___ Given entries

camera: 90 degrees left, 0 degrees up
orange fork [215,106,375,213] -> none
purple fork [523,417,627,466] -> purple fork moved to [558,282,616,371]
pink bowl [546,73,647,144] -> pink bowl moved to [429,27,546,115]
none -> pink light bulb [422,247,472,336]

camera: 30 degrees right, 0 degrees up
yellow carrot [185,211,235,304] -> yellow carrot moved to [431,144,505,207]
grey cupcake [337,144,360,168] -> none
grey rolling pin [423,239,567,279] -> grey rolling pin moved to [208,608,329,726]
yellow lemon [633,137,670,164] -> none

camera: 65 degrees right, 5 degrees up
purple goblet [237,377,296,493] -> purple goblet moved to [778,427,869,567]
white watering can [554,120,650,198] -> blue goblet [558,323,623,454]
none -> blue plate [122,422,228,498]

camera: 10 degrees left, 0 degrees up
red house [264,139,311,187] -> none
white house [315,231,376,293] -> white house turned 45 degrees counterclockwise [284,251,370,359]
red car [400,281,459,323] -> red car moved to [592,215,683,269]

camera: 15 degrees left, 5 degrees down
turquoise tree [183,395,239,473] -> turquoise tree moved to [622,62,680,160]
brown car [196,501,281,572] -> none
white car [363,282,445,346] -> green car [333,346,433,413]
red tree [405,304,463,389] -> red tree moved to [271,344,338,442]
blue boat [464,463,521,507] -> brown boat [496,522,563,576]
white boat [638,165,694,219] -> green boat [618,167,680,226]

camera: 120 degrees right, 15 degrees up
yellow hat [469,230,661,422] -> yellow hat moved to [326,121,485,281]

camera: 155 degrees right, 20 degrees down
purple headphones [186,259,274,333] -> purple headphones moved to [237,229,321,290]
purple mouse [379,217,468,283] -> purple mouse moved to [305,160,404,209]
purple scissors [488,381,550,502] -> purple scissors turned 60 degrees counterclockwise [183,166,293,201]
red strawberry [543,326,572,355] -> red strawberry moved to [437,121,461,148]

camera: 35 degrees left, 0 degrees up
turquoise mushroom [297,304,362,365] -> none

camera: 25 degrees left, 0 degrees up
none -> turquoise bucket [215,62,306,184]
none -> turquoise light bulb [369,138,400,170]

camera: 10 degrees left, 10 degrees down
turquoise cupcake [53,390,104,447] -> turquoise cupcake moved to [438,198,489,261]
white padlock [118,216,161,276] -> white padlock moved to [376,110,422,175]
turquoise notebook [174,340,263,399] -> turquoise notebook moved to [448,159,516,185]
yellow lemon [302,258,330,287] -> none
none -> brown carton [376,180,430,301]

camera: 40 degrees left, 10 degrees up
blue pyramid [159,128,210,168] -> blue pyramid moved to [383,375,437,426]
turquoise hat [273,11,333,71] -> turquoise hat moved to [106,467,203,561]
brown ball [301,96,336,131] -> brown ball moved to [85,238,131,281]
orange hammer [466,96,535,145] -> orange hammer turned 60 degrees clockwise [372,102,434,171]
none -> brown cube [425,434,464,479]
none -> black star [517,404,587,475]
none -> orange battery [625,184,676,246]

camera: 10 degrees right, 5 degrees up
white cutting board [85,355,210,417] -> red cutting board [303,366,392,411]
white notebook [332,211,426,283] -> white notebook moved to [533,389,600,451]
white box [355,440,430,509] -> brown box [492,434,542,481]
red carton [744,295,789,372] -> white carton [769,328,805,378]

______

What is expected: Report how many lines of the records above contain the word "notebook", and give only that number.

Output: 2